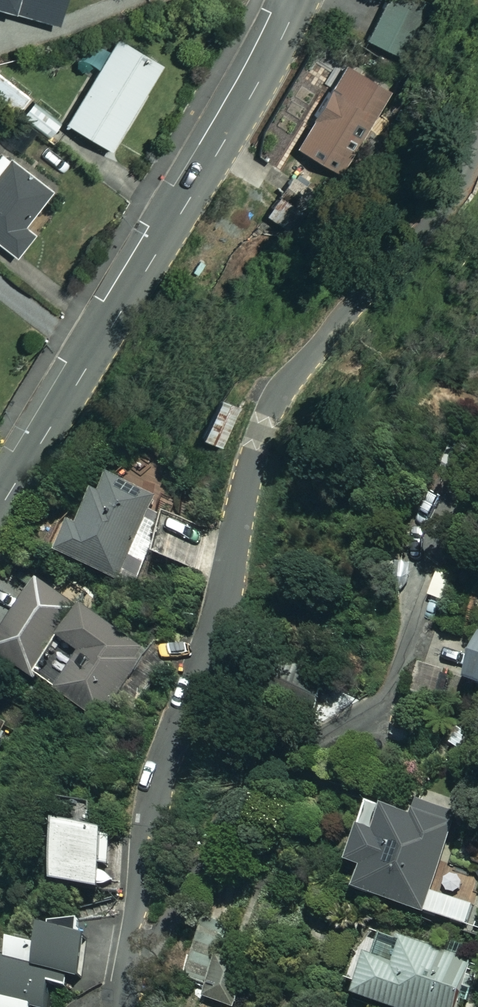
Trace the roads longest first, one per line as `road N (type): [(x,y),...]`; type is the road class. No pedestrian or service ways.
road 1 (residential): [(477,146),(429,221),(281,397),(265,428),(216,634),(147,811),(126,1006)]
road 2 (residential): [(0,509),(189,201),(299,0)]

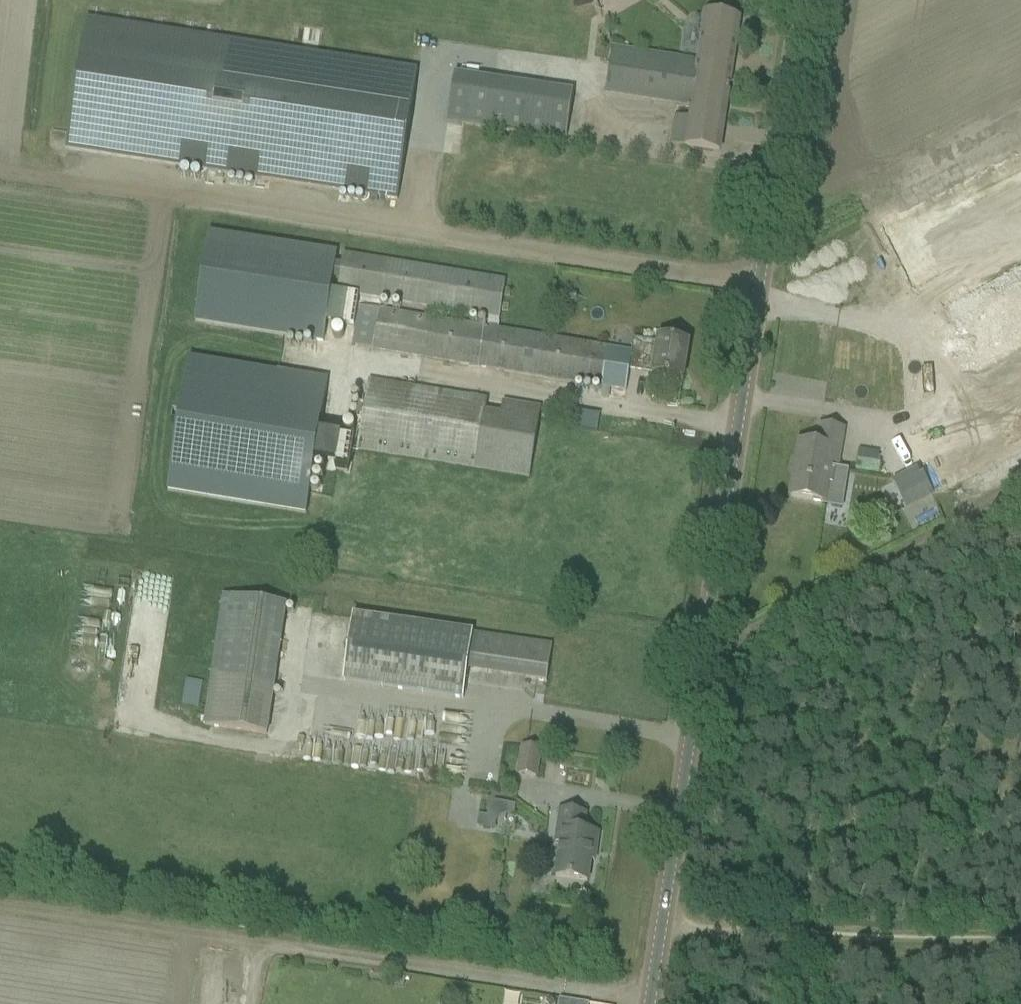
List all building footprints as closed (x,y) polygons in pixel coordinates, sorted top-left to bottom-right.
[(706,16),(699,62),(613,49),(606,96),(690,110),(689,120),(675,118),(671,146),(720,153),(740,21),(706,16)] [(69,135),(67,151),(182,168),(270,182),(349,194),(367,197),(398,202),(406,148),(418,71),(87,20),(69,135)] [(574,93),(474,78),(456,75),(448,123),(464,125),(566,142),(572,106),(574,93)] [(879,217),(914,297),(1020,250),(1020,155),(879,217)] [(209,235),(195,323),(285,337),(325,343),(328,325),(356,329),(359,308),(360,299),(337,295),(332,294),(338,255),(209,235)] [(344,255),(337,295),(360,299),(423,309),(437,311),(489,319),(487,328),(435,319),(421,317),(380,310),(380,312),(359,308),(356,329),(353,347),(373,350),(373,352),(433,361),(602,387),(627,391),(630,372),(683,381),(689,345),(669,342),(658,340),(657,344),(634,340),(632,353),(620,351),(543,338),(496,330),(498,321),(501,321),(507,281),(500,280),(484,277),(344,255)] [(928,306),(954,365),(1020,335),(1020,265),(928,306)] [(189,359),(168,492),(307,515),(310,496),(315,462),(337,465),(341,439),(319,436),(328,382),(279,374),(189,359)] [(369,381),(367,396),(363,420),(358,451),(358,452),(529,480),(541,408),(503,402),(501,414),(486,412),(488,400),(369,381)] [(798,443),(788,500),(827,506),(842,509),(847,473),(833,471),(833,467),(834,467),(837,467),(840,468),(846,430),(823,426),(819,426),(816,446),(798,443)] [(337,465),(336,471),(348,473),(354,440),(341,438),(341,439),(337,465)] [(917,469),(893,482),(907,510),(931,498),(917,469)] [(204,727),(269,737),(288,606),(223,597),(204,727)] [(464,702),(474,634),(354,617),(344,685),(464,702)] [(537,683),(546,684),(547,684),(553,646),(533,643),(527,681),(537,683)] [(182,704),(198,707),(203,683),(188,680),(182,704)] [(541,750),(528,749),(523,748),(519,775),(536,778),(541,750)] [(584,832),(587,815),(561,811),(556,844),(561,844),(556,878),(588,882),(593,850),(597,851),(599,834),(584,832)] [(487,818),(480,818),(479,827),(494,829),(496,820),(487,818)] [(749,904),(749,914),(763,915),(763,905),(749,904)]
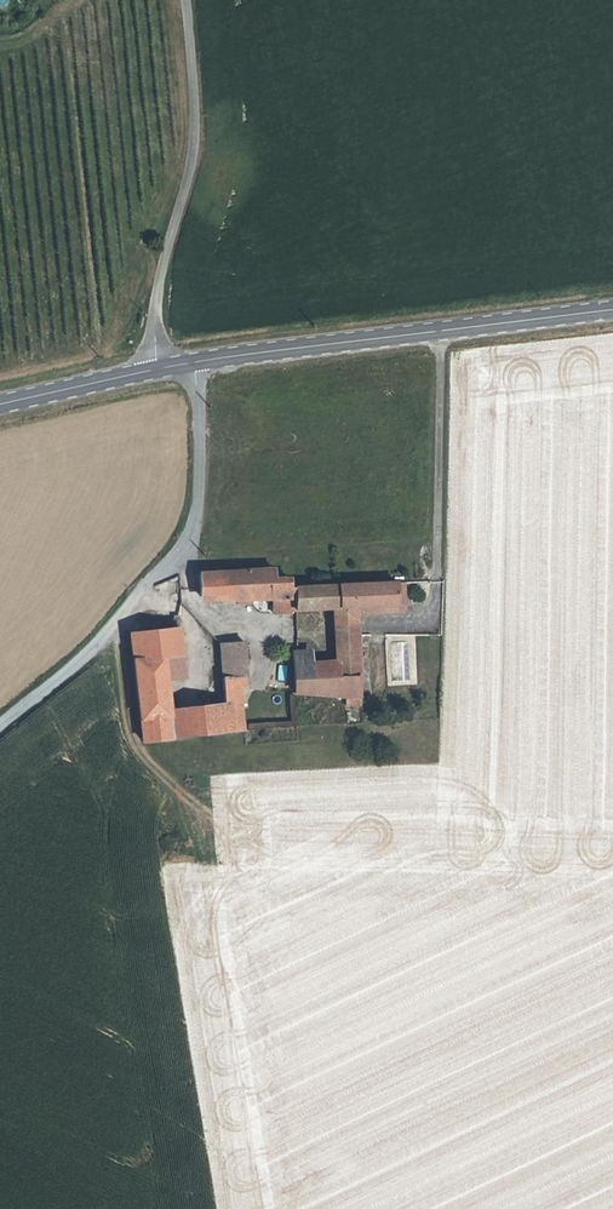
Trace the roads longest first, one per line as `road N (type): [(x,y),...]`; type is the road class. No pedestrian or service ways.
road 1 (secondary): [(155,369),(612,310)]
road 2 (track): [(0,727),(92,649),(189,536),(199,474),(197,362)]
road 3 (unclassified): [(155,369),(159,280),(191,155),(183,0)]
road 4 (secondary): [(0,405),(155,369)]

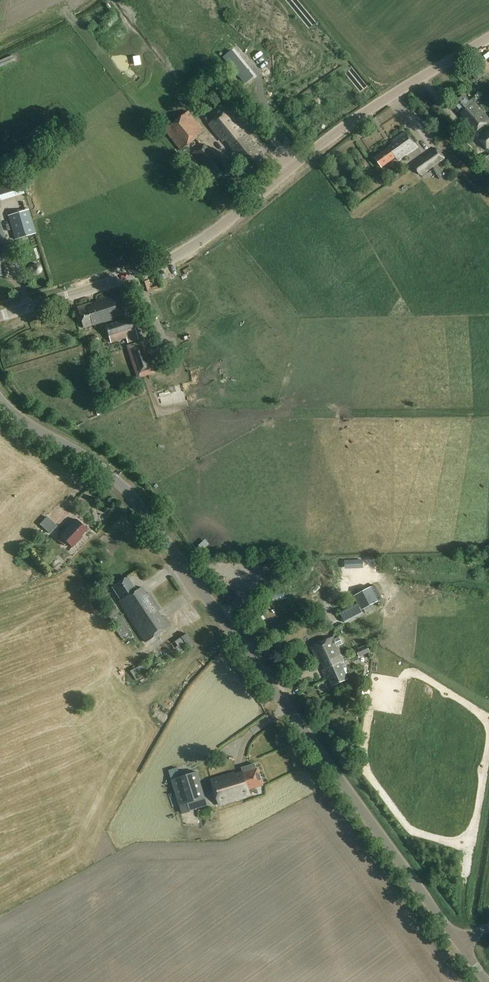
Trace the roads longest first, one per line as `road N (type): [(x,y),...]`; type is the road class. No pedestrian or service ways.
road 1 (tertiary): [(458,943),(140,508),(92,459),(0,402)]
road 2 (tertiary): [(0,315),(139,272),(194,245),(353,120),(488,37)]

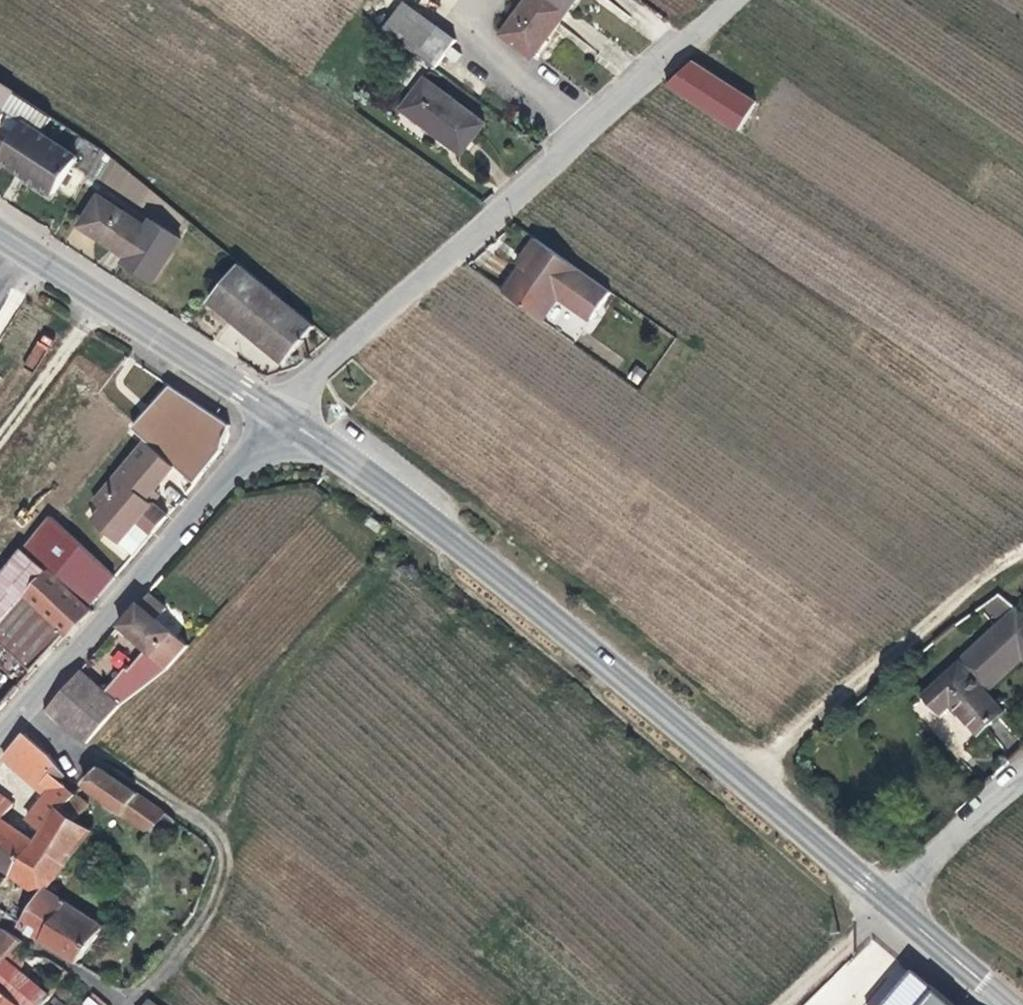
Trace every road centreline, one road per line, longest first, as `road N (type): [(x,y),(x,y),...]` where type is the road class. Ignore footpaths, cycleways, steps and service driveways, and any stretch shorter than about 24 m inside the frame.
road 1 (secondary): [(888,904),(557,625),(281,417)]
road 2 (unclassified): [(735,0),(329,359),(281,417)]
road 3 (residential): [(281,417),(18,707)]
road 4 (track): [(1022,553),(930,618),(748,786)]
road 5 (secondary): [(281,417),(0,235)]
road 6 (track): [(174,965),(212,904),(224,852),(193,814),(108,760)]
road 7 (residential): [(0,923),(124,1002),(140,998),(174,965)]
road 8 (unclassified): [(888,904),(1022,772)]
road 9 (secondary): [(1010,1004),(888,904)]
road 10 (track): [(781,1004),(888,904)]

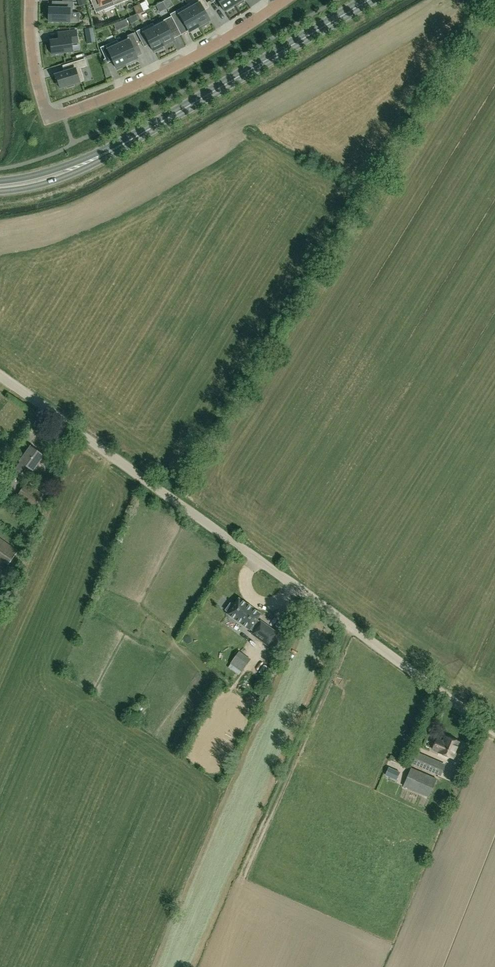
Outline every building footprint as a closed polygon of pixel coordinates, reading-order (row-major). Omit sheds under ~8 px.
[(112,0),(95,0),(91,1),(96,13),(115,6),(112,0)] [(187,5),(200,27),(201,26),(202,28),(209,23),(209,22),(210,21),(204,10),(209,7),(205,0),(196,0),(187,5)] [(225,12),(235,6),(231,0),(217,0),(225,12)] [(73,2),(52,1),(52,11),(49,11),(49,22),(70,23),(70,13),(73,13),(73,2)] [(187,5),(178,11),(170,15),(171,17),(178,29),(185,25),(190,33),(200,27),(187,5)] [(153,24),(164,46),(174,41),(171,33),(178,29),(171,17),(154,26),(153,24)] [(153,24),(137,32),(142,43),(148,41),(153,52),(156,52),(163,48),(163,47),(164,46),(153,24)] [(85,29),(86,36),(94,35),(92,28),(85,29)] [(50,44),(51,57),(72,54),(71,46),(78,45),(76,33),(63,35),(64,42),(50,44)] [(117,41),(127,64),(138,59),(133,48),(138,45),(133,34),(127,36),(128,38),(118,43),(117,41)] [(117,41),(100,48),(105,60),(111,57),(116,69),(118,68),(119,69),(126,66),(126,64),(127,64),(117,41)] [(65,65),(67,72),(55,75),(58,83),(59,83),(61,89),(67,87),(67,88),(74,86),(74,84),(84,81),(81,69),(87,67),(85,59),(65,65)] [(32,446),(15,468),(20,473),(25,467),(27,468),(29,465),(33,469),(44,456),(32,446)] [(16,497),(33,509),(43,494),(27,483),(16,497)] [(5,570),(18,552),(0,538),(0,566),(5,570)] [(269,646),(278,634),(260,621),(260,622),(257,619),(260,615),(252,609),(253,608),(248,605),(247,605),(239,599),(234,605),(230,603),(225,610),(229,613),(228,614),(249,630),(249,629),(253,632),(251,634),(269,646)] [(249,660),(238,652),(231,662),(242,670),(249,660)] [(259,671),(265,675),(270,668),(264,664),(259,671)] [(453,759),(460,742),(445,736),(443,742),(439,741),(440,740),(437,739),(432,749),(439,752),(438,753),(453,759)] [(443,764),(418,753),(413,764),(439,775),(443,764)] [(437,779),(411,768),(403,786),(429,797),(437,779)]
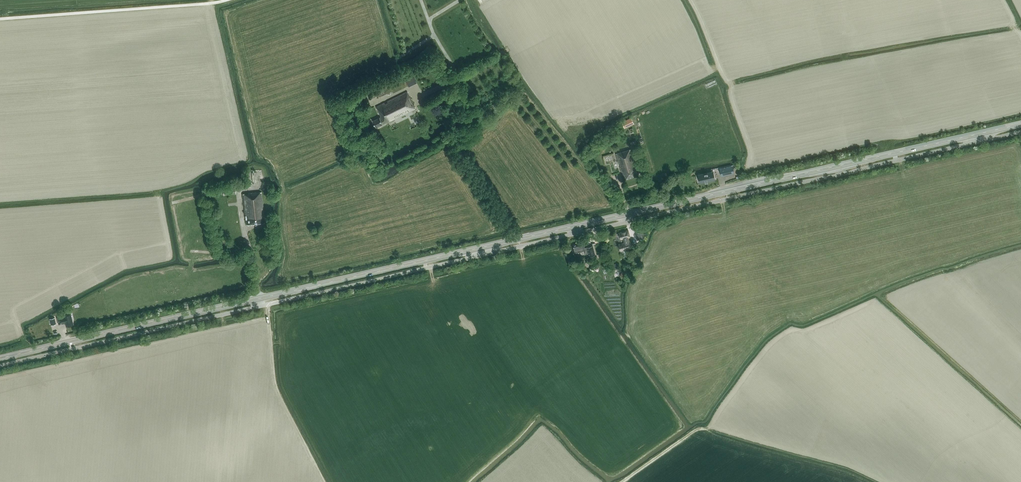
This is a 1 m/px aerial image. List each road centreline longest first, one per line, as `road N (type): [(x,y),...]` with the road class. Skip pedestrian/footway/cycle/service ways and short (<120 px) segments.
road 1 (secondary): [(0,358),(1020,124)]
road 2 (track): [(0,19),(227,0)]

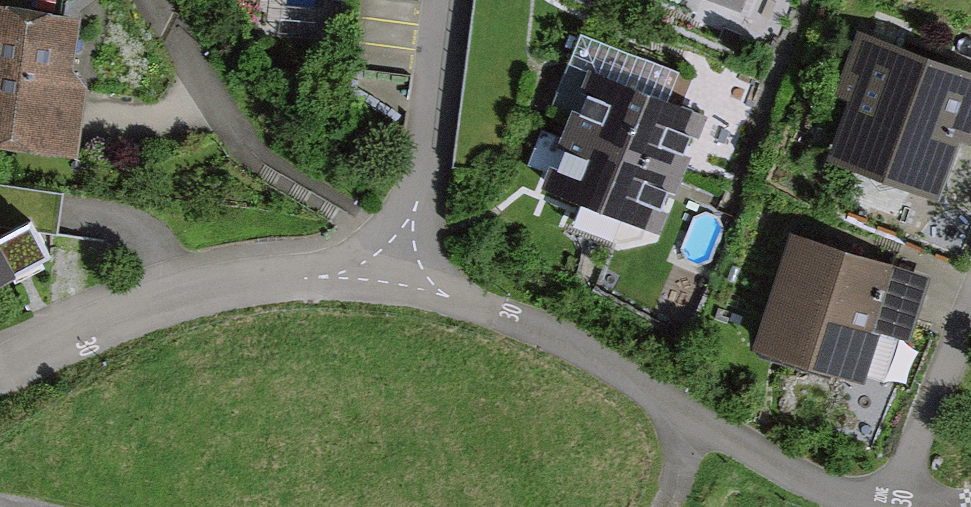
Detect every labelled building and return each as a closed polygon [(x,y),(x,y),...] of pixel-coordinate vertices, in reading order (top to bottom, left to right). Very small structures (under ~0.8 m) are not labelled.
[(94,0),(0,0),(0,144),(87,156),(96,84),(75,81),(83,19),(98,4),(94,0)] [(970,142),(970,71),(870,33),(847,96),(865,103),(842,163),(948,202),(970,142)] [(679,171),(700,117),(594,76),(573,130),(679,171)] [(657,226),(679,171),(573,130),(552,185),(657,226)] [(48,249),(31,216),(0,232),(0,275),(48,249)] [(900,270),(802,236),(762,349),(860,384),(900,270)]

◆ ◆ ◆ ◆

## Work request
Give back the listing unchanged. Strip out the pictures.

## Exercise answer
Trace the roads longest first, one per line as `road N (type): [(x,y),...]`; type is the road class. No pedestrian or service ways.
road 1 (residential): [(477,146),(429,221),(281,397),(265,428),(216,634),(147,811),(126,1006)]
road 2 (residential): [(0,509),(189,201),(299,0)]

List all building footprints as closed (x,y) polygons in pixel coordinates, sorted top-left to bottom-right.
[(706,16),(699,62),(613,49),(606,96),(690,110),(689,120),(675,118),(671,146),(720,153),(740,21),(706,16)] [(69,135),(67,151),(182,168),(270,182),(349,194),(367,197),(398,202),(406,148),(418,71),(87,20),(69,135)] [(574,93),(474,78),(456,75),(448,123),(464,125),(566,142),(572,106),(574,93)] [(879,217),(914,297),(1020,250),(1020,155),(879,217)] [(209,235),(195,323),(285,337),(325,343),(328,325),(356,329),(359,308),(360,299),(337,295),(332,294),(338,255),(209,235)] [(344,255),(337,295),(360,299),(423,309),(437,311),(489,319),(487,328),(435,319),(421,317),(380,310),(380,312),(359,308),(356,329),(353,347),(373,350),(373,352),(433,361),(602,387),(627,391),(630,372),(683,381),(689,345),(669,342),(658,340),(657,344),(634,340),(632,353),(620,351),(543,338),(496,330),(498,321),(501,321),(507,281),(500,280),(484,277),(344,255)] [(928,306),(954,365),(1020,335),(1020,265),(928,306)] [(189,359),(168,492),(307,515),(310,496),(315,462),(337,465),(341,439),(319,436),(328,382),(279,374),(189,359)] [(369,381),(367,396),(363,420),(358,451),(358,452),(529,480),(541,408),(503,402),(501,414),(486,412),(488,400),(369,381)] [(798,443),(788,500),(827,506),(842,509),(847,473),(833,471),(833,467),(834,467),(837,467),(840,468),(846,430),(823,426),(819,426),(816,446),(798,443)] [(337,465),(336,471),(348,473),(354,440),(341,438),(341,439),(337,465)] [(917,469),(893,482),(907,510),(931,498),(917,469)] [(204,727),(269,737),(288,606),(223,597),(204,727)] [(464,702),(474,634),(354,617),(344,685),(464,702)] [(537,683),(546,684),(547,684),(553,646),(533,643),(527,681),(537,683)] [(182,704),(198,707),(203,683),(188,680),(182,704)] [(541,750),(528,749),(523,748),(519,775),(536,778),(541,750)] [(584,832),(587,815),(561,811),(556,844),(561,844),(556,878),(588,882),(593,850),(597,851),(599,834),(584,832)] [(487,818),(480,818),(479,827),(494,829),(496,820),(487,818)] [(749,904),(749,914),(763,915),(763,905),(749,904)]
Trace the roads longest first, one per line as `road N (type): [(x,y),...]`; type is the road class. No pedestrian or service ways.
road 1 (secondary): [(155,369),(612,310)]
road 2 (track): [(0,727),(92,649),(189,536),(199,474),(197,362)]
road 3 (unclassified): [(155,369),(159,280),(191,155),(183,0)]
road 4 (secondary): [(0,405),(155,369)]

Trace the roads longest first, one per line as `road N (type): [(x,y),...]`; type is the road class. No pedestrian or service ways.
road 1 (tertiary): [(458,943),(140,508),(92,459),(0,402)]
road 2 (tertiary): [(0,315),(139,272),(194,245),(353,120),(488,37)]

Trace every road centreline, one road per line, longest first, as `road N (type): [(x,y),(x,y),...]` where type is the road class. Ignore footpaths, cycleways, steps and service driveways, and any stretch shorter than about 24 m inside the frame.
road 1 (secondary): [(888,904),(557,625),(281,417)]
road 2 (unclassified): [(735,0),(329,359),(281,417)]
road 3 (residential): [(281,417),(18,707)]
road 4 (track): [(1022,553),(930,618),(748,786)]
road 5 (secondary): [(281,417),(0,235)]
road 6 (track): [(174,965),(212,904),(224,852),(193,814),(108,760)]
road 7 (residential): [(0,923),(124,1002),(140,998),(174,965)]
road 8 (unclassified): [(888,904),(1022,772)]
road 9 (secondary): [(1010,1004),(888,904)]
road 10 (track): [(781,1004),(888,904)]

Outline every building footprint as a closed polygon of pixel coordinates, reading-order (row-major). Omit sheds under ~8 px.
[(112,0),(95,0),(91,1),(96,13),(115,6),(112,0)] [(187,5),(200,27),(201,26),(202,28),(209,23),(209,22),(210,21),(204,10),(209,7),(205,0),(196,0),(187,5)] [(225,12),(235,6),(231,0),(217,0),(225,12)] [(73,2),(52,1),(52,11),(49,11),(49,22),(70,23),(70,13),(73,13),(73,2)] [(187,5),(178,11),(170,15),(171,17),(178,29),(185,25),(190,33),(200,27),(187,5)] [(153,24),(164,46),(174,41),(171,33),(178,29),(171,17),(154,26),(153,24)] [(153,24),(137,32),(142,43),(148,41),(153,52),(156,52),(163,48),(163,47),(164,46),(153,24)] [(85,29),(86,36),(94,35),(92,28),(85,29)] [(50,44),(51,57),(72,54),(71,46),(78,45),(76,33),(63,35),(64,42),(50,44)] [(117,41),(127,64),(138,59),(133,48),(138,45),(133,34),(127,36),(128,38),(118,43),(117,41)] [(117,41),(100,48),(105,60),(111,57),(116,69),(118,68),(119,69),(126,66),(126,64),(127,64),(117,41)] [(65,65),(67,72),(55,75),(58,83),(59,83),(61,89),(67,87),(67,88),(74,86),(74,84),(84,81),(81,69),(87,67),(85,59),(65,65)] [(32,446),(15,468),(20,473),(25,467),(27,468),(29,465),(33,469),(44,456),(32,446)] [(16,497),(33,509),(43,494),(27,483),(16,497)] [(5,570),(18,552),(0,538),(0,566),(5,570)] [(269,646),(278,634),(260,621),(260,622),(257,619),(260,615),(252,609),(253,608),(248,605),(247,605),(239,599),(234,605),(230,603),(225,610),(229,613),(228,614),(249,630),(249,629),(253,632),(251,634),(269,646)] [(249,660),(238,652),(231,662),(242,670),(249,660)] [(259,671),(265,675),(270,668),(264,664),(259,671)] [(453,759),(460,742),(445,736),(443,742),(439,741),(440,740),(437,739),(432,749),(439,752),(438,753),(453,759)] [(443,764),(418,753),(413,764),(439,775),(443,764)] [(437,779),(411,768),(403,786),(429,797),(437,779)]
This is a 1 m/px aerial image. List each road centreline longest first, one per line, as `road N (type): [(x,y),...]` with the road class. Skip pedestrian/footway/cycle/service ways and short (<120 px) segments.
road 1 (secondary): [(0,358),(1020,124)]
road 2 (track): [(0,19),(227,0)]

Detect every labelled building and return each as a closed polygon [(x,y),(x,y),...] of pixel-coordinate vertices, in reading order (top to bottom, left to right). Very small structures (under ~0.8 m) are not labelled.
[(94,0),(0,0),(0,144),(87,156),(96,84),(75,81),(83,19),(98,4),(94,0)] [(970,142),(970,71),(870,33),(847,96),(865,103),(842,163),(948,202),(970,142)] [(679,171),(700,117),(594,76),(573,130),(679,171)] [(657,226),(679,171),(573,130),(552,185),(657,226)] [(48,249),(31,216),(0,232),(0,275),(48,249)] [(900,270),(802,236),(762,349),(860,384),(900,270)]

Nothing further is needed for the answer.